Collected data entries
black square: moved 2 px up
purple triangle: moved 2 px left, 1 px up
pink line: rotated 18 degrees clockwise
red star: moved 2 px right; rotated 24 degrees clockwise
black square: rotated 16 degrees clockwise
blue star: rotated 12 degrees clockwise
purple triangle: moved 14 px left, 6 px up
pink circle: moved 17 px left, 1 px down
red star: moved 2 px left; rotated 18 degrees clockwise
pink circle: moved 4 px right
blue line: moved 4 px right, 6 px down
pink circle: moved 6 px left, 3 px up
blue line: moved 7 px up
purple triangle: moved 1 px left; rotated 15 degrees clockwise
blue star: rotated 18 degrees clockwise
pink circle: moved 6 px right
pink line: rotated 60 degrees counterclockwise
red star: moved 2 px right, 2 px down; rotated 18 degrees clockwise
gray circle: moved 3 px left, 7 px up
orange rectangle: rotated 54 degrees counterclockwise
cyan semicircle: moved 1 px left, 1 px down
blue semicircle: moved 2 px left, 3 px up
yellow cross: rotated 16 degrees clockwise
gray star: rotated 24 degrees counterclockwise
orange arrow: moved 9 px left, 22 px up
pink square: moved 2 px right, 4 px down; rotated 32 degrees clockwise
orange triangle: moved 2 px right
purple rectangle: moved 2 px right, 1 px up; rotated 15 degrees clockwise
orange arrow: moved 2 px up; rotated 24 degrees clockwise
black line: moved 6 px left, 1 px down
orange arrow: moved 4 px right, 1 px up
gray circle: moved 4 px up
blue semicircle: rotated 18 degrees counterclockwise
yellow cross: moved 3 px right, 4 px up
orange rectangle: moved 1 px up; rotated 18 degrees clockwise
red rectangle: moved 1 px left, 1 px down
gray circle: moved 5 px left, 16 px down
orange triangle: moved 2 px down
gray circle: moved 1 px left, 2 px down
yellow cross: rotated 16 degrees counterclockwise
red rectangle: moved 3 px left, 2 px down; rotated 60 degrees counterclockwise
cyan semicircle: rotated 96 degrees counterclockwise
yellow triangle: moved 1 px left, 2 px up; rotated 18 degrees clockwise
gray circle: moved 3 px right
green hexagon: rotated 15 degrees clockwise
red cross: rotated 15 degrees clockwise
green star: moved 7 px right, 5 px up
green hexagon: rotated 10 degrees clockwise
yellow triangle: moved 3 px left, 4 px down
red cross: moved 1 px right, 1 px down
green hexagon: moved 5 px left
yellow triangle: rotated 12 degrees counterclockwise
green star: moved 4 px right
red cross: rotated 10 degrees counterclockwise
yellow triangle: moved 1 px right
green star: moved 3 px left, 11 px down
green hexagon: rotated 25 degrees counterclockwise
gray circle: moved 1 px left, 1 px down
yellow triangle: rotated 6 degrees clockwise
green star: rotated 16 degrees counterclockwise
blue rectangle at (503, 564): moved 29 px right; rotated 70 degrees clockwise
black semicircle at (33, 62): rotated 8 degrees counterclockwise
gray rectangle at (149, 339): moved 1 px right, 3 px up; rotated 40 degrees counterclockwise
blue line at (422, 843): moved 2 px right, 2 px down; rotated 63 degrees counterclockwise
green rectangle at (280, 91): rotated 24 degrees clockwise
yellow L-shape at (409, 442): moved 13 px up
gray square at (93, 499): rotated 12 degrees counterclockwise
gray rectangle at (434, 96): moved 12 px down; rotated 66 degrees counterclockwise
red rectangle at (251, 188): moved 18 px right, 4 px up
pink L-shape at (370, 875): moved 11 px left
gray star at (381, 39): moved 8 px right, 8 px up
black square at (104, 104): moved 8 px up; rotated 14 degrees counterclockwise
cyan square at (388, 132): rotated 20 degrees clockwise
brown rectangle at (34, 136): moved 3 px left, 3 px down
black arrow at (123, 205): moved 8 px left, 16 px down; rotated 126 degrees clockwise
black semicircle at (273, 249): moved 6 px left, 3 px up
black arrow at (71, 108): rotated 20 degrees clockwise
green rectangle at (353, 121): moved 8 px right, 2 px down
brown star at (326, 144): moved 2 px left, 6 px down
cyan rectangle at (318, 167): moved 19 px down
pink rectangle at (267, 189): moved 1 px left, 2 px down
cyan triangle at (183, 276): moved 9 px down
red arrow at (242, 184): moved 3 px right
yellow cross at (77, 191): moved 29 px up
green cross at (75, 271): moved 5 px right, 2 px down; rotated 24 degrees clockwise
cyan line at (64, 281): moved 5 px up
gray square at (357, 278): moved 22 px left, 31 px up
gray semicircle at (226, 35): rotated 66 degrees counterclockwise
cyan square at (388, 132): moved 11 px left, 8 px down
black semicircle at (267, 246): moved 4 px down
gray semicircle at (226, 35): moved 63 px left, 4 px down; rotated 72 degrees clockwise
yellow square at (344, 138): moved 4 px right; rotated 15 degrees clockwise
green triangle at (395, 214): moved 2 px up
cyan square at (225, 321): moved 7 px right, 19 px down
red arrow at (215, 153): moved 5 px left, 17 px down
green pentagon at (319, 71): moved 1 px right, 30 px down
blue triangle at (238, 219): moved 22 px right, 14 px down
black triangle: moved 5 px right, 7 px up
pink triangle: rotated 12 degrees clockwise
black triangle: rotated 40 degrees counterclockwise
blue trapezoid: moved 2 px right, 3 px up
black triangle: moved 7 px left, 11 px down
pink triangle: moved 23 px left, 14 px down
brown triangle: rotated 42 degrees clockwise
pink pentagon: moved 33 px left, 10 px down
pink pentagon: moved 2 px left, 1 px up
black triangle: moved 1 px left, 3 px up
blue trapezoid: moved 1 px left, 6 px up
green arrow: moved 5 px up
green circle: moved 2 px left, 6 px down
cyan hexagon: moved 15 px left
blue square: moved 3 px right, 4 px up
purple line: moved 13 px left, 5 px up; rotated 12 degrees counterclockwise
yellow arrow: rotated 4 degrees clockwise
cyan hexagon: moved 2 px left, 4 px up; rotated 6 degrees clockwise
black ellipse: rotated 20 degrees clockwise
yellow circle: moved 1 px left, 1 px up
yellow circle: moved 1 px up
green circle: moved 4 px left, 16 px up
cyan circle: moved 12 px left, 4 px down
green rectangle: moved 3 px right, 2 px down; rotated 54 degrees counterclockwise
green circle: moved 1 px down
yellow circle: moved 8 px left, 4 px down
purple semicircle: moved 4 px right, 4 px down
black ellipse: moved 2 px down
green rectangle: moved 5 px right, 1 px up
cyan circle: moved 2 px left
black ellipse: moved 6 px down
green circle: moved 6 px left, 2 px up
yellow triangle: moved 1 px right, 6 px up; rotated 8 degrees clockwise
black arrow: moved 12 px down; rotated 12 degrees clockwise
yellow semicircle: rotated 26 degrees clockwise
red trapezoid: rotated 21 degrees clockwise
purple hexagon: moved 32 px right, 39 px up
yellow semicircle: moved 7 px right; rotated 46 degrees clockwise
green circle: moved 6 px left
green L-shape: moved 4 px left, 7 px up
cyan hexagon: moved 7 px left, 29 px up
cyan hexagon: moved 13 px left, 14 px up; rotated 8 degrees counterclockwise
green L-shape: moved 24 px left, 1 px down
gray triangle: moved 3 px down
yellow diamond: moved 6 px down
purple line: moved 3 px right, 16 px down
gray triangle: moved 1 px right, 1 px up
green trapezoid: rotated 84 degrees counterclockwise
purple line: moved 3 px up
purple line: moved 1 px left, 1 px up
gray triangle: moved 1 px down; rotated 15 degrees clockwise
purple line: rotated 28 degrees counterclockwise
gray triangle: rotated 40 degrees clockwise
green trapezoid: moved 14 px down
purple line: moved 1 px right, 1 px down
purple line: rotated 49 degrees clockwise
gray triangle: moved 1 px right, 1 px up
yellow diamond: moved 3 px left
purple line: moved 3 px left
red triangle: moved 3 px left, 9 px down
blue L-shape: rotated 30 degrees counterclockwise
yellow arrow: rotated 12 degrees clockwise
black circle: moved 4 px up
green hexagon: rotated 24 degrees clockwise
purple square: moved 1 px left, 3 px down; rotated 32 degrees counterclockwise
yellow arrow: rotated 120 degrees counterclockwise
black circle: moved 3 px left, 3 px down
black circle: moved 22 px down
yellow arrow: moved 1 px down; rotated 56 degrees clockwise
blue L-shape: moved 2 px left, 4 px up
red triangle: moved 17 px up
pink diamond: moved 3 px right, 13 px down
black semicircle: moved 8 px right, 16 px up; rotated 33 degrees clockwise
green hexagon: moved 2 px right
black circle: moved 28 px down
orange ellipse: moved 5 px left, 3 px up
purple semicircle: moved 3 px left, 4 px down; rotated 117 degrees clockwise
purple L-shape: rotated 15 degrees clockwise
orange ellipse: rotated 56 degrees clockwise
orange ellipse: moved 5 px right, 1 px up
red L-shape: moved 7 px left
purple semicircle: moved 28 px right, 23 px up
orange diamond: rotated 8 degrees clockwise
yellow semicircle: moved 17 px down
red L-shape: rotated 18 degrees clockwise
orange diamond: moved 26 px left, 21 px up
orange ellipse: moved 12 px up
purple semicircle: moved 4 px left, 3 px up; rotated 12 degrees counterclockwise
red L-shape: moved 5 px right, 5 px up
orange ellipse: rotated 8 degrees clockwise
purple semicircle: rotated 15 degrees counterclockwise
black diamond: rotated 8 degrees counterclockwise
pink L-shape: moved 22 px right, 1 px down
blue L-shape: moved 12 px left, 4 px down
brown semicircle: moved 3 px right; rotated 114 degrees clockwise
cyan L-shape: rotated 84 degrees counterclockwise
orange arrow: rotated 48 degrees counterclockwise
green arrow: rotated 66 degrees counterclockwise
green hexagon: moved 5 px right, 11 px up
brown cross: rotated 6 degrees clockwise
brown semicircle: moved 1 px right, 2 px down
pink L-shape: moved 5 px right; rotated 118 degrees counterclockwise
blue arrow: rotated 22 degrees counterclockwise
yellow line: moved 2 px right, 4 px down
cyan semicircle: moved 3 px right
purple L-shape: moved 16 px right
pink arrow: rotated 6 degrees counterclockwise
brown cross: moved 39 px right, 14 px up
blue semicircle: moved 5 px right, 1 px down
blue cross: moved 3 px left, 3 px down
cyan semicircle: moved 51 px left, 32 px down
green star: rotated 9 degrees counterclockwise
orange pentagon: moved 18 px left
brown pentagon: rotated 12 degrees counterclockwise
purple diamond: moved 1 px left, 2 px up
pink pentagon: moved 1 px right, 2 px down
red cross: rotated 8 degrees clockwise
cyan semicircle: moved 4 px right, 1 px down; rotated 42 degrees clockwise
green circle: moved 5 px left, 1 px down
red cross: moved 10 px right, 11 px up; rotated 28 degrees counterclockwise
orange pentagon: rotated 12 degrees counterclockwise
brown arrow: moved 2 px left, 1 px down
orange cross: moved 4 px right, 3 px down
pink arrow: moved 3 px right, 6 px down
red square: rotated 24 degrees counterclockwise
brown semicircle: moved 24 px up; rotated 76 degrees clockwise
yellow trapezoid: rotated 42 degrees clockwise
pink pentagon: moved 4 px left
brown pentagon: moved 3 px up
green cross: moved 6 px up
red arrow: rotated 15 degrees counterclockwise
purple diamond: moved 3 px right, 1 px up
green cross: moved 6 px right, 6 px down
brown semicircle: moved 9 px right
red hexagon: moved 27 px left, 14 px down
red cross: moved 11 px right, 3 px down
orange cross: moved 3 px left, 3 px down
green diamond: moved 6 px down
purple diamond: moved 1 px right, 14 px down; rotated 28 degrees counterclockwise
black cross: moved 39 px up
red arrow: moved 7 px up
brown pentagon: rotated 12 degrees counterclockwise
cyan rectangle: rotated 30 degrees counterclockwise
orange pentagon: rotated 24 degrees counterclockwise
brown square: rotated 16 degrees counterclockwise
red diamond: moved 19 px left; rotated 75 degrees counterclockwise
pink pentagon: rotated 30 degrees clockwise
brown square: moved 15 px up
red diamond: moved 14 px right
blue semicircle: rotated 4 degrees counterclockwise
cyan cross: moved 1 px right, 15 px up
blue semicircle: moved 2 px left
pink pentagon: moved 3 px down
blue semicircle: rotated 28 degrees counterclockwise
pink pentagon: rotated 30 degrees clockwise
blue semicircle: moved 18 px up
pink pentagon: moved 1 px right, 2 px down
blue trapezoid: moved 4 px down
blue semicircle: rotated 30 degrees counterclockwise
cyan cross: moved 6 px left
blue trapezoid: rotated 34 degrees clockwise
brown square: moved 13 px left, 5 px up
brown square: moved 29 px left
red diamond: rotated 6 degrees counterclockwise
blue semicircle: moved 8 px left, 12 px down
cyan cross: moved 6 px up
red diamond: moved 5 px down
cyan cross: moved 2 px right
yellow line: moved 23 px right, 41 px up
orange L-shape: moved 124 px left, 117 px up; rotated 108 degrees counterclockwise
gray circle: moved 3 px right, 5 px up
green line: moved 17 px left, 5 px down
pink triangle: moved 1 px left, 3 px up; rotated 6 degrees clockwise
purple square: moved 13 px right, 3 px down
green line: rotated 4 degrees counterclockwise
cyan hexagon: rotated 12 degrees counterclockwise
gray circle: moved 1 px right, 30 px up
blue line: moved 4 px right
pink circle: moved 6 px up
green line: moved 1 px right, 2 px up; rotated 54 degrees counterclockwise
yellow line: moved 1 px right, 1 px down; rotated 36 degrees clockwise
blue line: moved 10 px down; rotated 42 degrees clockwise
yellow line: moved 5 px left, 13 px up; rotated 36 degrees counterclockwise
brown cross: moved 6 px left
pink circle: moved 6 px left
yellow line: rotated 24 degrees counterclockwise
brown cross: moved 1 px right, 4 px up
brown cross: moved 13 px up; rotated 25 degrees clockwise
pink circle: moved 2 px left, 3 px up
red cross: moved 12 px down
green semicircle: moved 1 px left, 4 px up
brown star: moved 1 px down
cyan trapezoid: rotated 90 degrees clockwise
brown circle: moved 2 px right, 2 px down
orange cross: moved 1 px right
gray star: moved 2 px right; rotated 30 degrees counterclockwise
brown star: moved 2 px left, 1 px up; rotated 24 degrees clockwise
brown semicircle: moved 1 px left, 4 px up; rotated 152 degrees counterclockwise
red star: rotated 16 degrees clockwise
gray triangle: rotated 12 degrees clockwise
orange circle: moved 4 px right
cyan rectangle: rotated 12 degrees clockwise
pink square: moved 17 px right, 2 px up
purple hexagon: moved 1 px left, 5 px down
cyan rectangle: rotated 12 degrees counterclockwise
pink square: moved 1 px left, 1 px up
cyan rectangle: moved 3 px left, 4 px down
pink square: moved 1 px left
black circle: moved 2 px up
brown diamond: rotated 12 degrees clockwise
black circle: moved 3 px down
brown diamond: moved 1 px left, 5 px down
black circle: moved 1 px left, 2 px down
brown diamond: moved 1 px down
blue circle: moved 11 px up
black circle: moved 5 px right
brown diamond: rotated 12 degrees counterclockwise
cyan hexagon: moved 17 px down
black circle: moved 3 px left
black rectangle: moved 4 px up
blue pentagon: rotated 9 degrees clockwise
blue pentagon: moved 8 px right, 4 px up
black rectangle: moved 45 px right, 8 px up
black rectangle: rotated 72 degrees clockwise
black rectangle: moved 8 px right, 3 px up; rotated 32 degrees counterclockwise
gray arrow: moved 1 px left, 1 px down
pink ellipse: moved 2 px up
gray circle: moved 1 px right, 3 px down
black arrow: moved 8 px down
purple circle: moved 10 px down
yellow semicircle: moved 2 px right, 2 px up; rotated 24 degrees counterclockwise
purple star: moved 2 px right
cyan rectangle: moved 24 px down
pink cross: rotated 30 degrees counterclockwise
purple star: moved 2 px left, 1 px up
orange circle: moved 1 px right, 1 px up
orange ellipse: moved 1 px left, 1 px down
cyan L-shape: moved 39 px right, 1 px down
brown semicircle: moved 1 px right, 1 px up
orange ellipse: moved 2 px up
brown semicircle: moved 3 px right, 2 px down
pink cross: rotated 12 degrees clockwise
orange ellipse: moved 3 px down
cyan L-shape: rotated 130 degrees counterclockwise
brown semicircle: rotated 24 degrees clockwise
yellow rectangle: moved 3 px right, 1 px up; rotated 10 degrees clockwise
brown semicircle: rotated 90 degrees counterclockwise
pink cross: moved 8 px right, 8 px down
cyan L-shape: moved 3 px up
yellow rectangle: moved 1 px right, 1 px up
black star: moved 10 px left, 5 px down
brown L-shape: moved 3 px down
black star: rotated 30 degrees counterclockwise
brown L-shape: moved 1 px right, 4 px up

**Task to carry out:**
Copy out the rows verbatim, starting at the first row and ending at the row that contains "blue star: rotated 12 degrees clockwise", with both ends included.

**The result:**
black square: moved 2 px up
purple triangle: moved 2 px left, 1 px up
pink line: rotated 18 degrees clockwise
red star: moved 2 px right; rotated 24 degrees clockwise
black square: rotated 16 degrees clockwise
blue star: rotated 12 degrees clockwise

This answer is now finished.